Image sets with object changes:
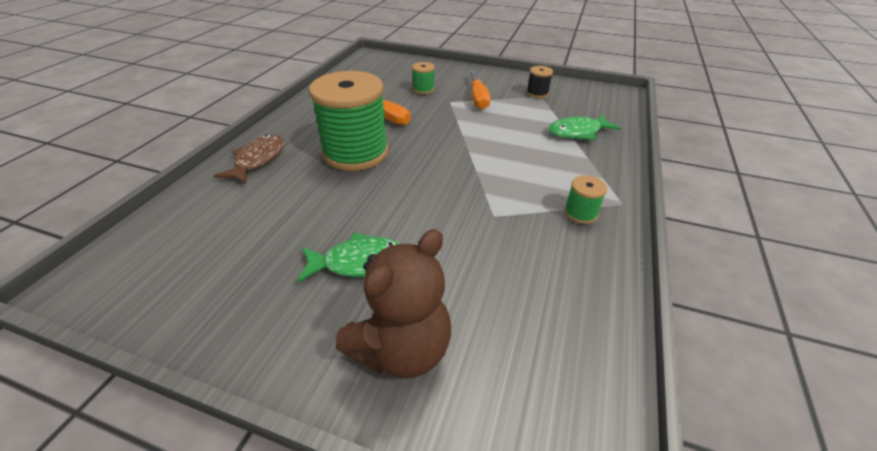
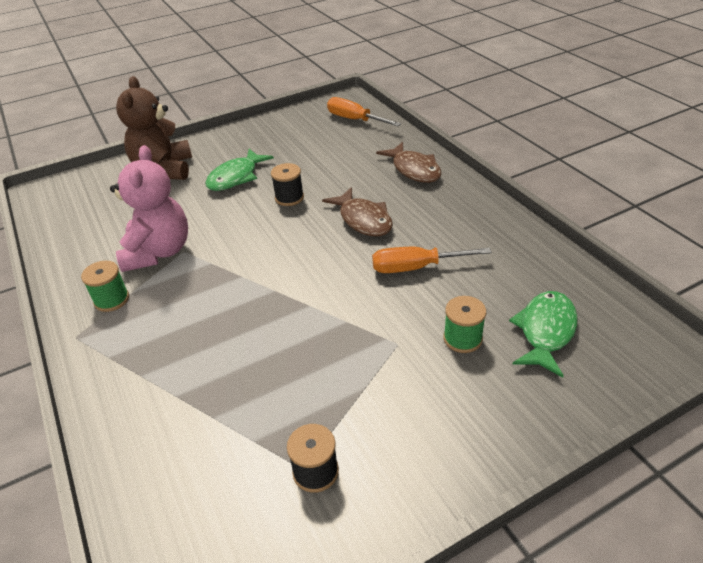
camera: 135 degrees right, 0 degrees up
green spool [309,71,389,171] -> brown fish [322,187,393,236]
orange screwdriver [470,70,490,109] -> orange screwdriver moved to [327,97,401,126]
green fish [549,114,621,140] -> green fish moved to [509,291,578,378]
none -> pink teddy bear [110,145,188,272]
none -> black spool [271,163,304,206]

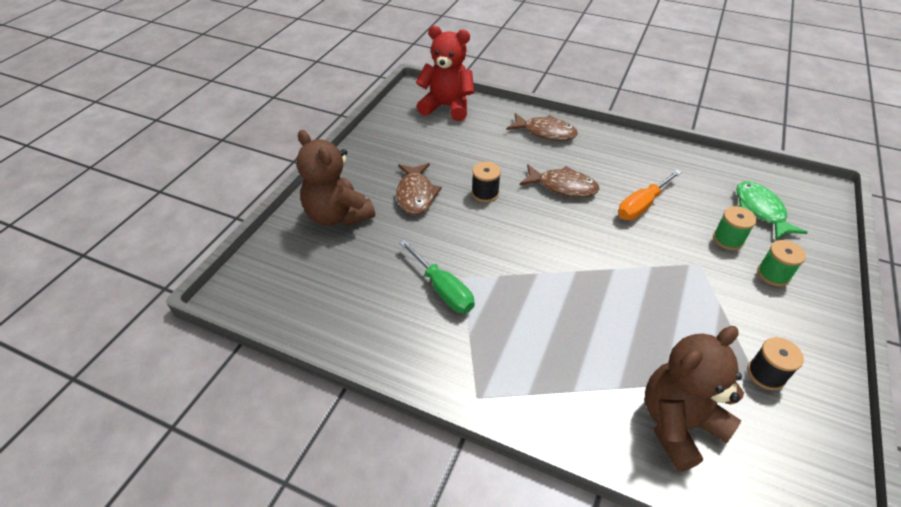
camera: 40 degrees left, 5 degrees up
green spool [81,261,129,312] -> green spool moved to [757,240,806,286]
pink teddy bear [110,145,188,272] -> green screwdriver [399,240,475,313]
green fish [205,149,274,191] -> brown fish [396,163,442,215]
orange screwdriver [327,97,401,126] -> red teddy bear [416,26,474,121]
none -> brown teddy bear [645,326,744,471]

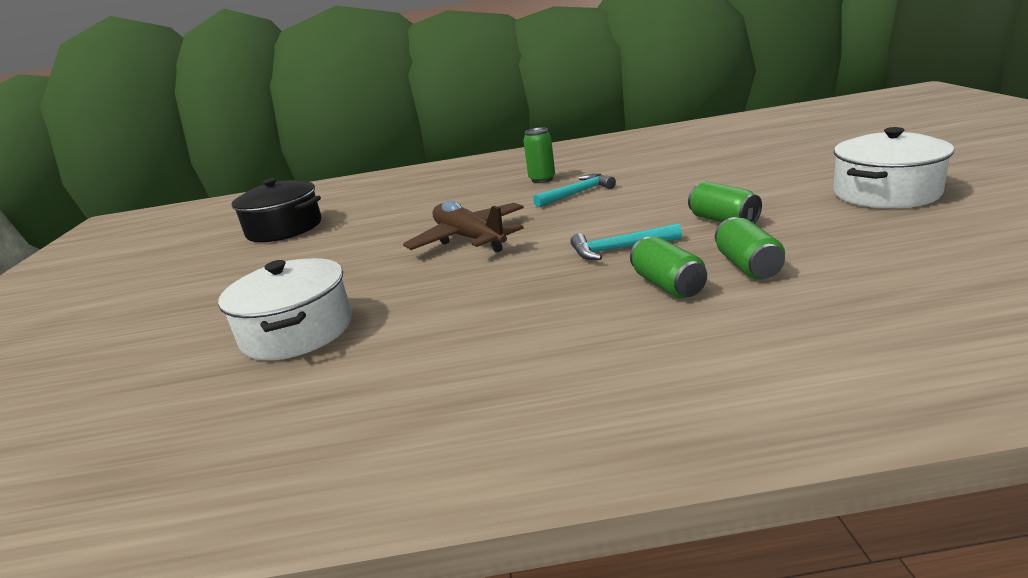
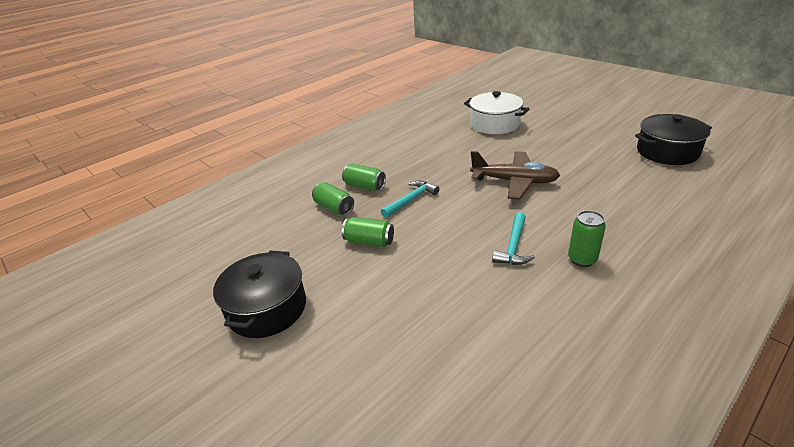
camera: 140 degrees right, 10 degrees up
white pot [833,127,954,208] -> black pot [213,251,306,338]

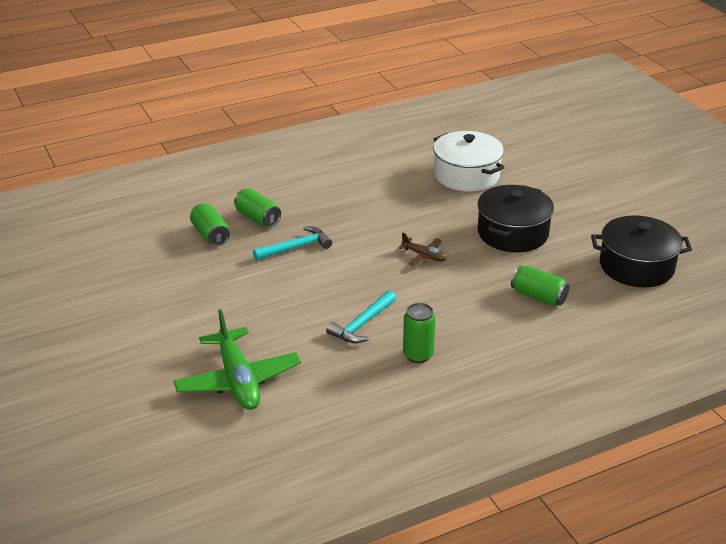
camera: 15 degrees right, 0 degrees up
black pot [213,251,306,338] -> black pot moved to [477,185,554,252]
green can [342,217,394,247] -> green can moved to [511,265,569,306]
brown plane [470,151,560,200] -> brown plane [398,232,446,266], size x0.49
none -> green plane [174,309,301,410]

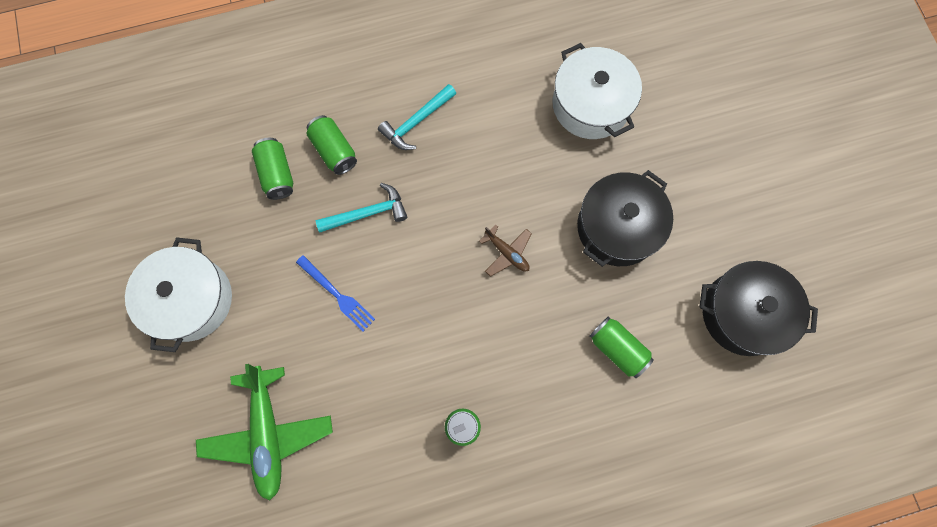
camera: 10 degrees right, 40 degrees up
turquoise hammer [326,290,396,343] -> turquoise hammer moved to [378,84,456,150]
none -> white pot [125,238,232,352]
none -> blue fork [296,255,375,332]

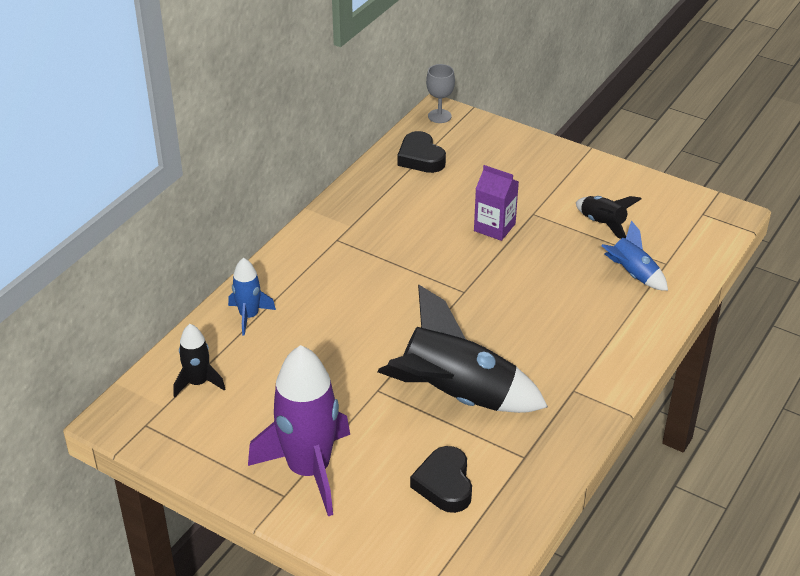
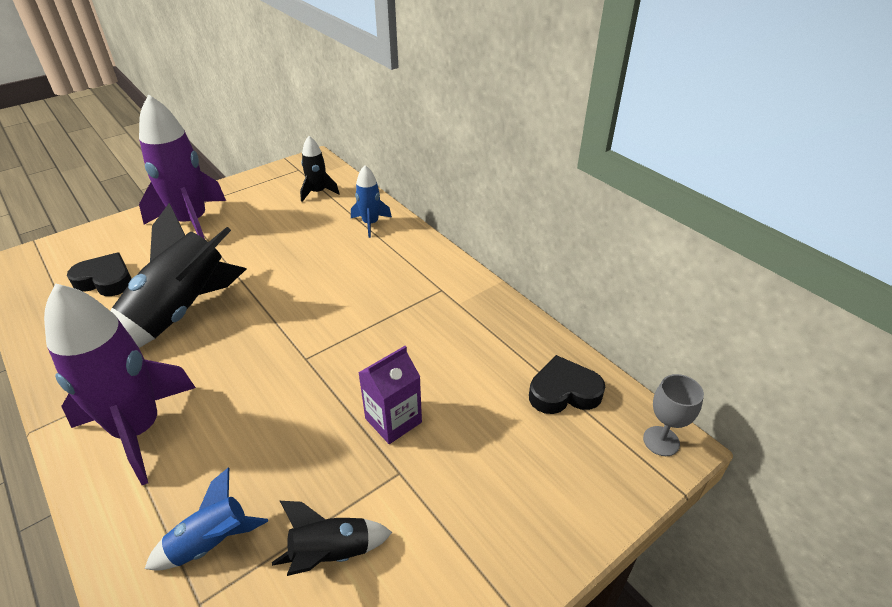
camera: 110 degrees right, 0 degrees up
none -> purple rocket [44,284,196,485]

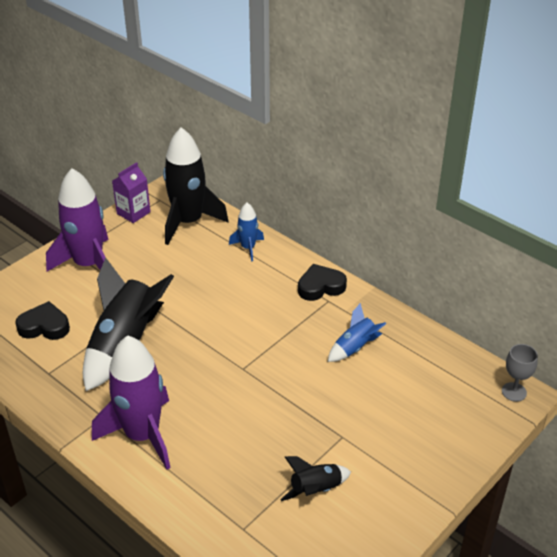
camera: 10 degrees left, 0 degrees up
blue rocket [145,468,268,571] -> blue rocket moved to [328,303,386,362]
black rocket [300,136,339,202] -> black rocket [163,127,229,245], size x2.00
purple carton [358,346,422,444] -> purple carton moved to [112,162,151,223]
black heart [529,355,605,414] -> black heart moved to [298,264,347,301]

EXERCISE DETAILS = Output only the lines running from the top of the data above to the line with "camera: 15 degrees right, 0 degrees up", inclusive, word for word and without pictures.

WRITTEN REPLY =
camera: 135 degrees right, 0 degrees up
green spool [309,71,389,171] -> brown fish [322,187,393,236]
orange screwdriver [470,70,490,109] -> orange screwdriver moved to [327,97,401,126]
green fish [549,114,621,140] -> green fish moved to [509,291,578,378]
none -> pink teddy bear [110,145,188,272]
none -> black spool [271,163,304,206]

camera: 40 degrees left, 5 degrees up
green spool [81,261,129,312] -> green spool moved to [757,240,806,286]
pink teddy bear [110,145,188,272] -> green screwdriver [399,240,475,313]
green fish [205,149,274,191] -> brown fish [396,163,442,215]
orange screwdriver [327,97,401,126] -> red teddy bear [416,26,474,121]
none -> brown teddy bear [645,326,744,471]

camera: 140 degrees right, 10 degrees up
white pot [833,127,954,208] -> black pot [213,251,306,338]

camera: 15 degrees right, 0 degrees up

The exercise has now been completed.